Below are records to reproduce in full; copy them exactly but keep the pictures out.

╭──

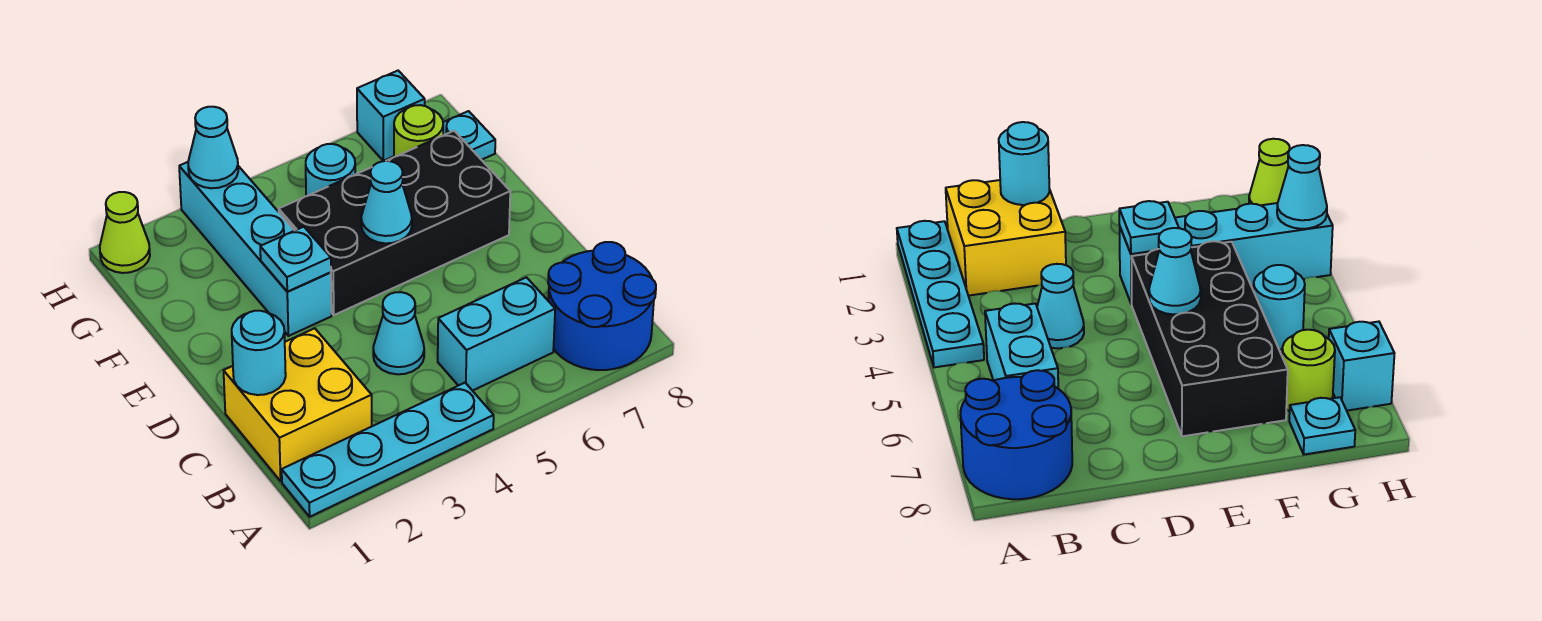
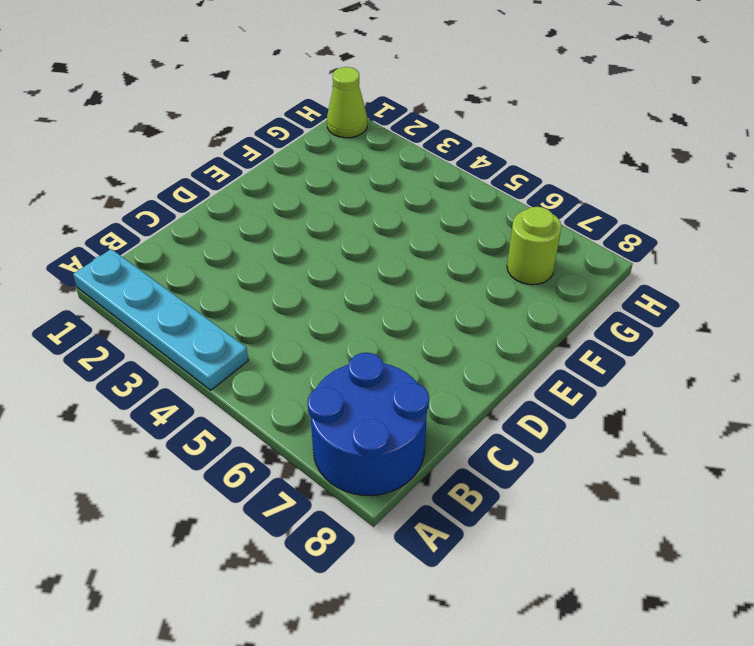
none -> yellow brick B1:C2 level 1
none -> cyan brick B5:B6 level 1
none -> cyan cone C4 level 1

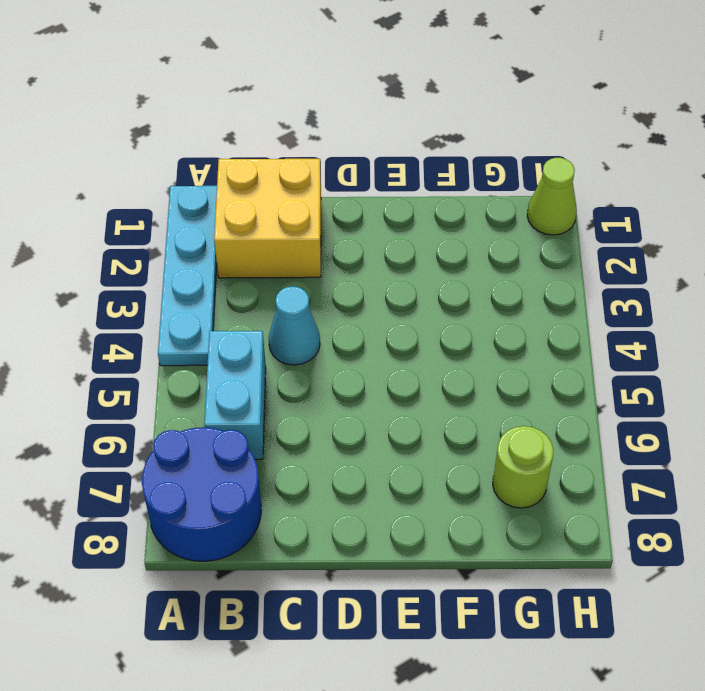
none -> cyan brick E3:H3 level 1
none -> black brick E4:F7 level 1
none -> cyan round brick G5 level 1

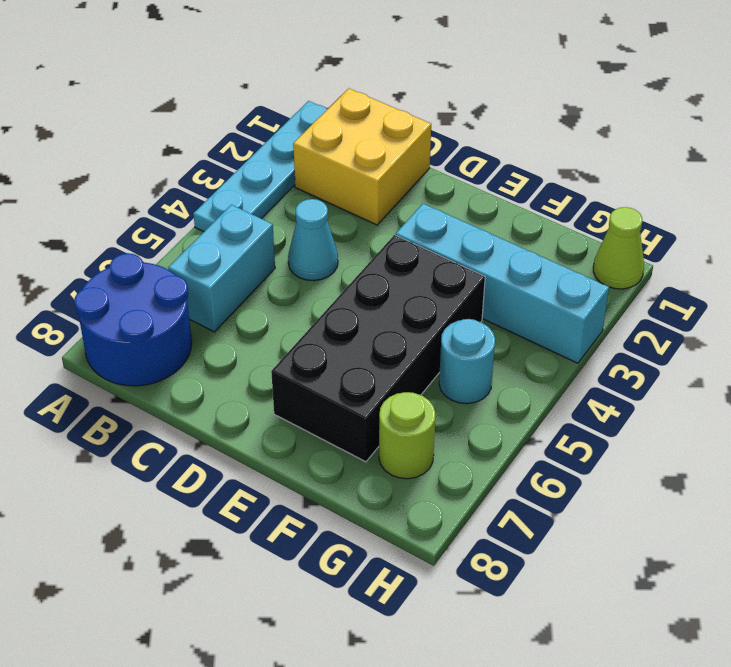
none -> cyan plate G8 level 1
none -> cyan brick H7 level 1
none -> cyan round brick C1 level 2

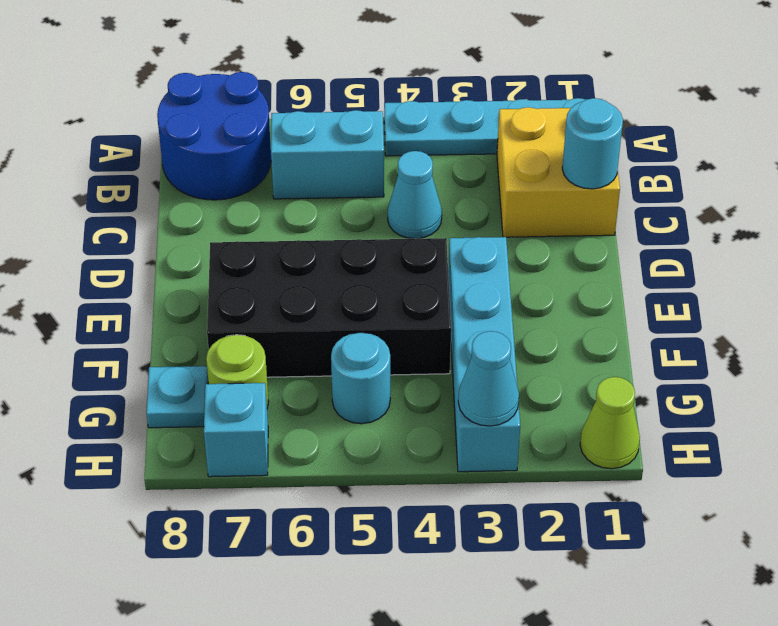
none -> cyan plate E3 level 2
none -> cyan cone E5 level 2

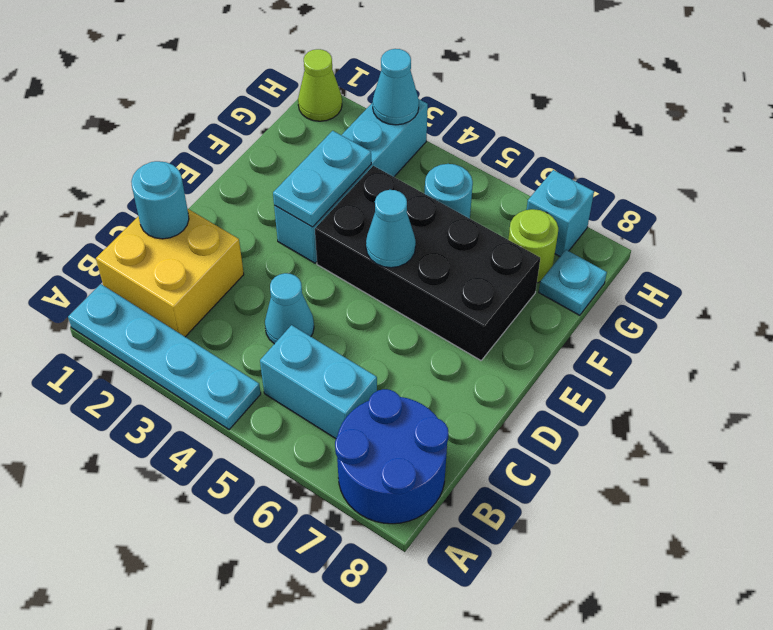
cyan plate E3:F3 level 2 -> cyan plate E3 level 2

╰──

◆ Reply to the exercise:
none -> yellow brick B1:C2 level 1
none -> cyan brick B5:B6 level 1
none -> cyan cone C4 level 1

none -> cyan brick E3:H3 level 1
none -> black brick E4:F7 level 1
none -> cyan round brick G5 level 1

none -> cyan plate G8 level 1
none -> cyan brick H7 level 1
none -> cyan round brick C1 level 2

none -> cyan plate E3 level 2
none -> cyan cone E5 level 2

cyan plate E3:F3 level 2 -> cyan plate E3 level 2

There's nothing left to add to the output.